> Task to carry out
Reproduce the data verbatim, from the line containing "specialist [671, 1043]" through the end of the data, and return nothing else.

> Records to process
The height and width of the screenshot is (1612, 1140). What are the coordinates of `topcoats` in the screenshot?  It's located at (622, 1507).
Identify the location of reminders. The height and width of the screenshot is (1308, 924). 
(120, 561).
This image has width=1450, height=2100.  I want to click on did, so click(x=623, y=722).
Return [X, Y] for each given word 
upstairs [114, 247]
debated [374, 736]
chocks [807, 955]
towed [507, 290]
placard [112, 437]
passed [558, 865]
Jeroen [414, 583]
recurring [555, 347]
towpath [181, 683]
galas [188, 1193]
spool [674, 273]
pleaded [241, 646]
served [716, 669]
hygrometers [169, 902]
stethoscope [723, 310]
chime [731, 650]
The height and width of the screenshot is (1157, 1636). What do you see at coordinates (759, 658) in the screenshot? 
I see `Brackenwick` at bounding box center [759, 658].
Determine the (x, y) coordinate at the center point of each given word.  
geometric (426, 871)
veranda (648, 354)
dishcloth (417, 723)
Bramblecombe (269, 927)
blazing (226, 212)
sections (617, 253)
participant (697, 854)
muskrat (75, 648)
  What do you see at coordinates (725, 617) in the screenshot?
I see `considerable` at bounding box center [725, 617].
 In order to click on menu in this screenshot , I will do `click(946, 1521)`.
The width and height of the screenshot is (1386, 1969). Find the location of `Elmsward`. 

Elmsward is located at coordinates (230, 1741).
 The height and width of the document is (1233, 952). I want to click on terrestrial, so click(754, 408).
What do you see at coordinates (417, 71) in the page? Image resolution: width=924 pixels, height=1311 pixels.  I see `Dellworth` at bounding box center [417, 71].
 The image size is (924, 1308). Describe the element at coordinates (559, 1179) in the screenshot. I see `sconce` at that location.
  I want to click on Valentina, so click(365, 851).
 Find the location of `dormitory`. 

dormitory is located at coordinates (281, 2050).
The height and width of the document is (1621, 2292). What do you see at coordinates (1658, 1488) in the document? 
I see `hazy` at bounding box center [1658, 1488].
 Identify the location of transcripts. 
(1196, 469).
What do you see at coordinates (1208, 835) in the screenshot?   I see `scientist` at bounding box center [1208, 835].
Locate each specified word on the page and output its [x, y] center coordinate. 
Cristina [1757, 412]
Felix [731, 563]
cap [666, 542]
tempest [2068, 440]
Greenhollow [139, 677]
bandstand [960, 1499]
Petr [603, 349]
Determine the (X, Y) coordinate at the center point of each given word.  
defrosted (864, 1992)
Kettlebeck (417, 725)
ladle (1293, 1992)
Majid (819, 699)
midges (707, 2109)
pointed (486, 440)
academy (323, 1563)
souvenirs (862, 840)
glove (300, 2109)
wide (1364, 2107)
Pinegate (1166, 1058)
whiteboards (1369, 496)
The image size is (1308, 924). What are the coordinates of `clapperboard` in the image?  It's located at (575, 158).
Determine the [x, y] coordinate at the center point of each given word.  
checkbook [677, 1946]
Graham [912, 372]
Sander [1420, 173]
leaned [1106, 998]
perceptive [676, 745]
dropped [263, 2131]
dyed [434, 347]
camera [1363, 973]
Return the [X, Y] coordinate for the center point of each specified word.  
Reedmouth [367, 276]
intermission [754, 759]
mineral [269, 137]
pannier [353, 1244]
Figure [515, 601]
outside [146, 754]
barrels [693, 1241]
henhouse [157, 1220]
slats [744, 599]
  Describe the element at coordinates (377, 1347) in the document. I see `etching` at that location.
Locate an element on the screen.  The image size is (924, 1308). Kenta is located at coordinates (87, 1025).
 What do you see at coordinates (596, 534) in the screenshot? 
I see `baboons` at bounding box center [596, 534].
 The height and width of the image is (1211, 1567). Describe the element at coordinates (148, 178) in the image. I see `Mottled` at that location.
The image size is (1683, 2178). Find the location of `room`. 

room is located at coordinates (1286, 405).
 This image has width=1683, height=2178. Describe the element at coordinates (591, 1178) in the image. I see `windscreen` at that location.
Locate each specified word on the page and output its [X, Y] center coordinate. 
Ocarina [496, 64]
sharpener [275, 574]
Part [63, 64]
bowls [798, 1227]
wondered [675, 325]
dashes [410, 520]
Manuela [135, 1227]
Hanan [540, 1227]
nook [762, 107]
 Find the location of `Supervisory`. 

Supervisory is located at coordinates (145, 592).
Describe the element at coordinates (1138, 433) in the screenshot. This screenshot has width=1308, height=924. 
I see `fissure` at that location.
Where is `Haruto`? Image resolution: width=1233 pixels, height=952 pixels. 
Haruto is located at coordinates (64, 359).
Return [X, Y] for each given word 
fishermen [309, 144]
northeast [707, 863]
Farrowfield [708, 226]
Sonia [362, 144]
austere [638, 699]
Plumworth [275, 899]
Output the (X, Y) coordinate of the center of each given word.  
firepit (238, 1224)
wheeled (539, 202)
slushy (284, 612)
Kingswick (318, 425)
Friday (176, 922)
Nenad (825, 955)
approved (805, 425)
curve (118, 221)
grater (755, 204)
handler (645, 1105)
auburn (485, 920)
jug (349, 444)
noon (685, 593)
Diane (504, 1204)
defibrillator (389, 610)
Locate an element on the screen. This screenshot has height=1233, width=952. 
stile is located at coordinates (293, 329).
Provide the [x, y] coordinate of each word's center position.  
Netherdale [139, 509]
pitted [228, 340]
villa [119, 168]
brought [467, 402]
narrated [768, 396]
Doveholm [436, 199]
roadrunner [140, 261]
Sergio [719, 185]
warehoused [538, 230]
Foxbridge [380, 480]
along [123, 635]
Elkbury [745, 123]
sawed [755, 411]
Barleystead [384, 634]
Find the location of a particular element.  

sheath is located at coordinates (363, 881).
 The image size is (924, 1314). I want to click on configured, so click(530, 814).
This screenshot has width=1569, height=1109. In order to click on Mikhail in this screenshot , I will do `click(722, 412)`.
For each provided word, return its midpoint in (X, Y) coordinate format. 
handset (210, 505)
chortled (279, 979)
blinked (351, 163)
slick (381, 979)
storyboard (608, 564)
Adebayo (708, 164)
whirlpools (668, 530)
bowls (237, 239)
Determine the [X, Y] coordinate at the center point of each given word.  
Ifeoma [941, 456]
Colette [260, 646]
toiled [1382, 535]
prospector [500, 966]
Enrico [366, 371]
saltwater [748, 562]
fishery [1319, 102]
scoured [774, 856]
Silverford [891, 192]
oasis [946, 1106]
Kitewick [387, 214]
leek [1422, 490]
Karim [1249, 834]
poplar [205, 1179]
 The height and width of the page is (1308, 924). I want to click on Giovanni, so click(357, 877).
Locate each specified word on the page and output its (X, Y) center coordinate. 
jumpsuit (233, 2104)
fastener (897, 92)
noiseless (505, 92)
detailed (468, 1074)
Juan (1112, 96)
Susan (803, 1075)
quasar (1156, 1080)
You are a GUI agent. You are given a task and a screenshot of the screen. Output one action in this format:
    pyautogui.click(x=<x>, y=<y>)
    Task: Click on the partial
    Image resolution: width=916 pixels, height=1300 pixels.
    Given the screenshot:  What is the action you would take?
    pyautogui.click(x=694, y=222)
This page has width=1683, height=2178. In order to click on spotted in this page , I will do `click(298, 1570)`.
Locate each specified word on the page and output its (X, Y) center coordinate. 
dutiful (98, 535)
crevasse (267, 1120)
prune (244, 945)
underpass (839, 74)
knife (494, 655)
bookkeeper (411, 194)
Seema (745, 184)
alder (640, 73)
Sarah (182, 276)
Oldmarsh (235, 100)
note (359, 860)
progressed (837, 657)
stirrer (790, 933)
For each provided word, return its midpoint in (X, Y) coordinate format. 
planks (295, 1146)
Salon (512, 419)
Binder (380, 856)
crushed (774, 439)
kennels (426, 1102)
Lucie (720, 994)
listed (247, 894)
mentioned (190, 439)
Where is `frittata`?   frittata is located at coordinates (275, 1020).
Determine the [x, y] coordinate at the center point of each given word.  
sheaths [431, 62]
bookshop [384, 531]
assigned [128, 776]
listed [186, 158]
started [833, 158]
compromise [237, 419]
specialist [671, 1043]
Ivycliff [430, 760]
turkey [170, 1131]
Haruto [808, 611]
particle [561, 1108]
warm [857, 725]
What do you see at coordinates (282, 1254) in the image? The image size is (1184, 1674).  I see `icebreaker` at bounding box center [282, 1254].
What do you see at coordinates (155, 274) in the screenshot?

> Final result
specialist [671, 1043]
Ivycliff [430, 760]
turkey [170, 1131]
Haruto [808, 611]
particle [561, 1108]
warm [857, 725]
What do you see at coordinates (282, 1254) in the image? The image size is (1184, 1674).  I see `icebreaker` at bounding box center [282, 1254].
What do you see at coordinates (155, 274) in the screenshot?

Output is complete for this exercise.